▸ **Exercise objective**
What is the number of lines in these entries that contain "plus"? State it alone.

Record extracts Start Marker

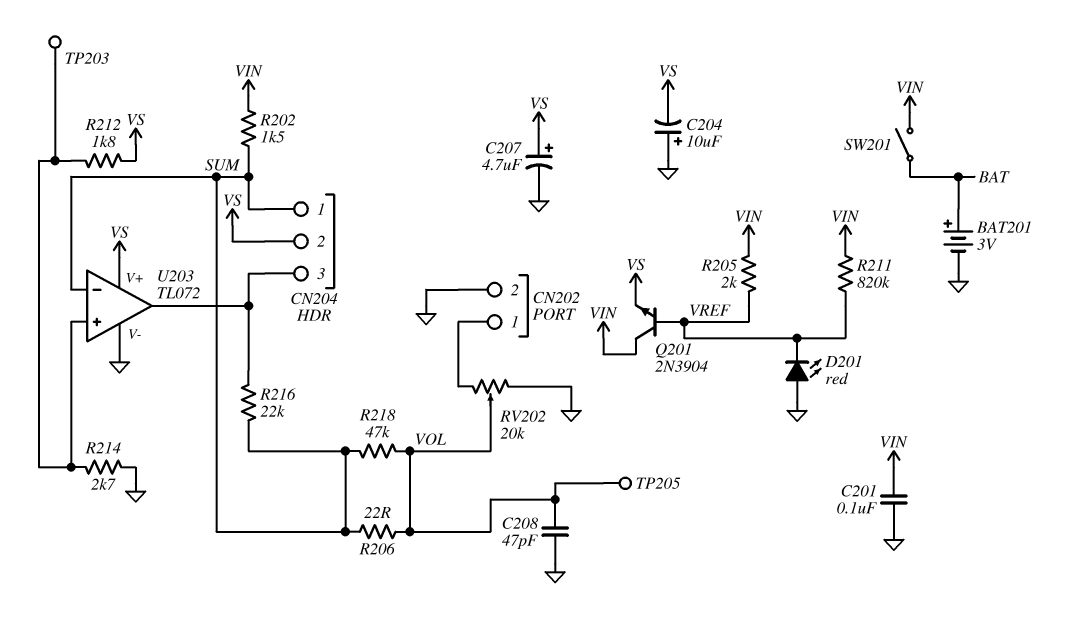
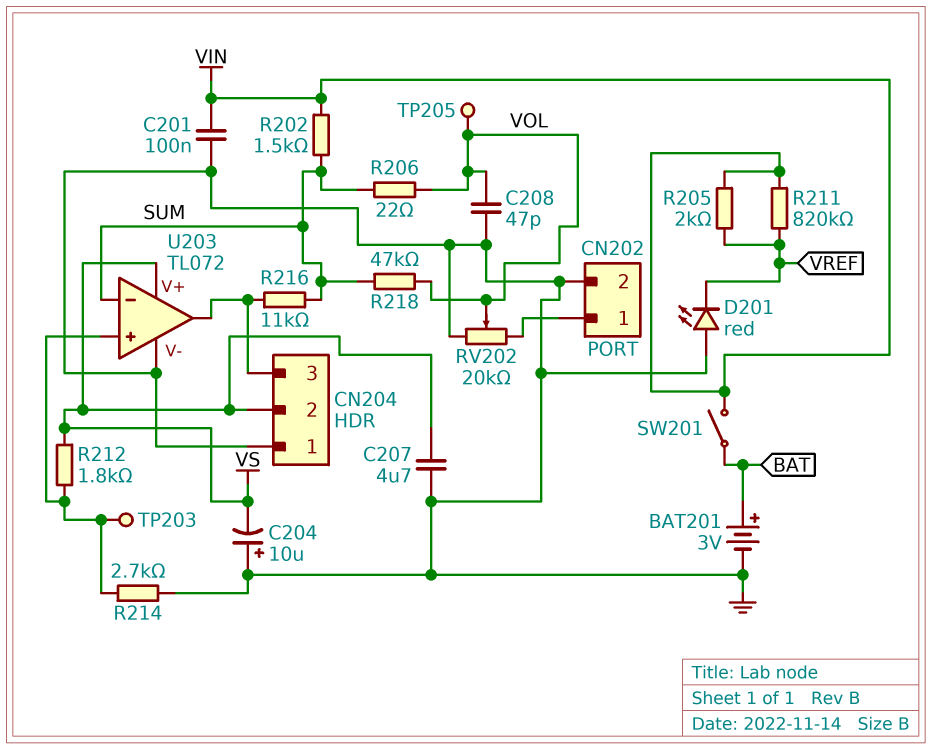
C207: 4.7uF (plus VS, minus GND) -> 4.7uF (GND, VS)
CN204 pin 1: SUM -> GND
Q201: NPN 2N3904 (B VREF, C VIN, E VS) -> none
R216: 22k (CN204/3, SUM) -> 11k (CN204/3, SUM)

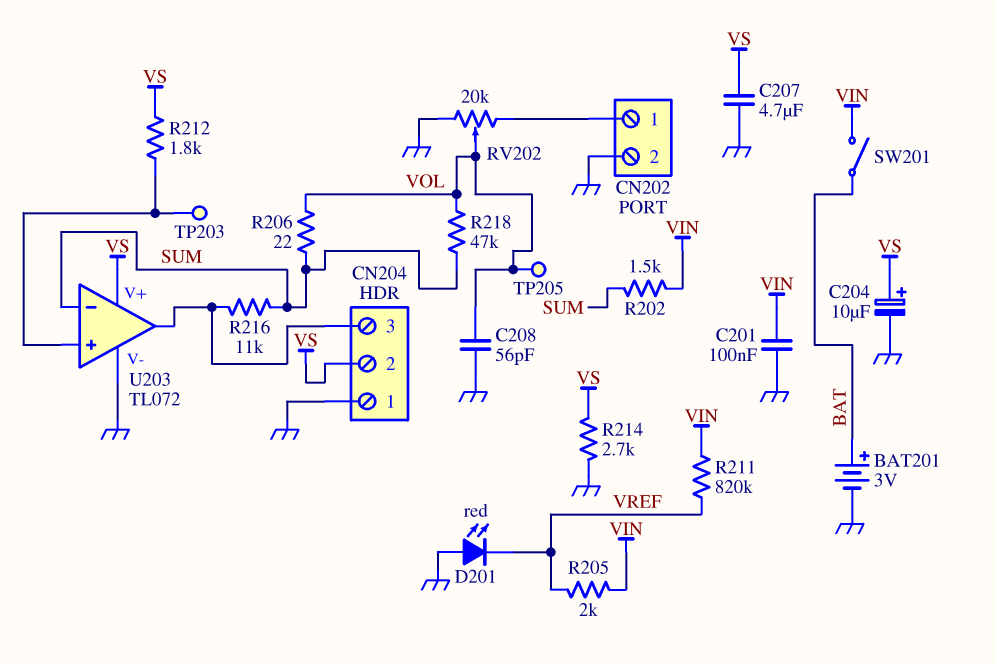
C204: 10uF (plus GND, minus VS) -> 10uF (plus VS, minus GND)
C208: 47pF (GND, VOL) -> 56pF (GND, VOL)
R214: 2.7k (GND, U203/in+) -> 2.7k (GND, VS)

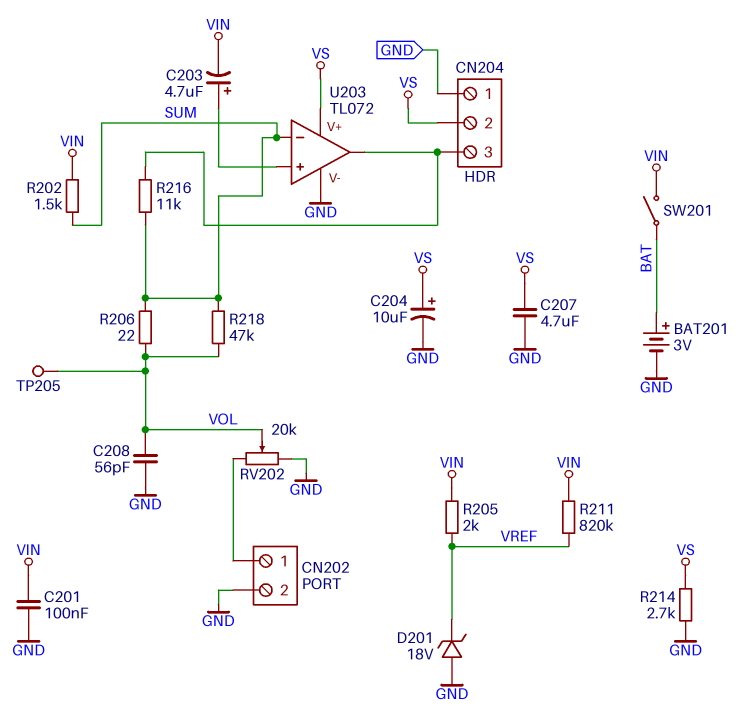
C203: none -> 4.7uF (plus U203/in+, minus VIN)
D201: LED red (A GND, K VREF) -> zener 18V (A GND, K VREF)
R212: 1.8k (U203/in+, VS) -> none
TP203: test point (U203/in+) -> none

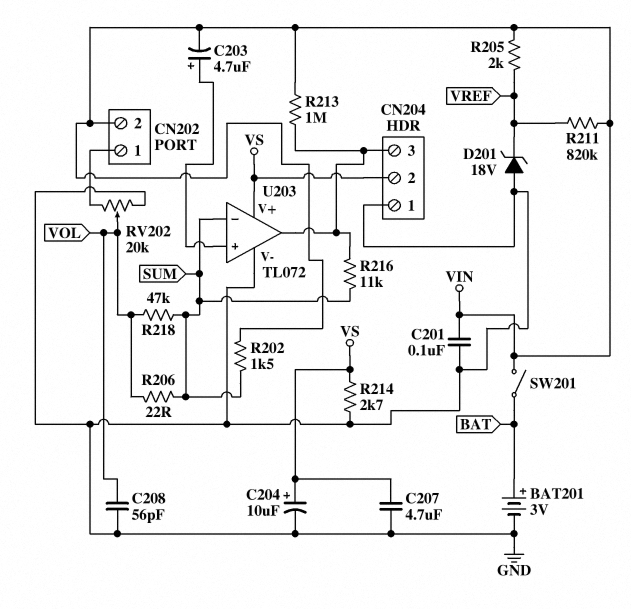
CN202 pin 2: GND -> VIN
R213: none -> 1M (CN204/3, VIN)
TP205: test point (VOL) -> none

Record extracts End Marker

▸ **Answer to this problem**
3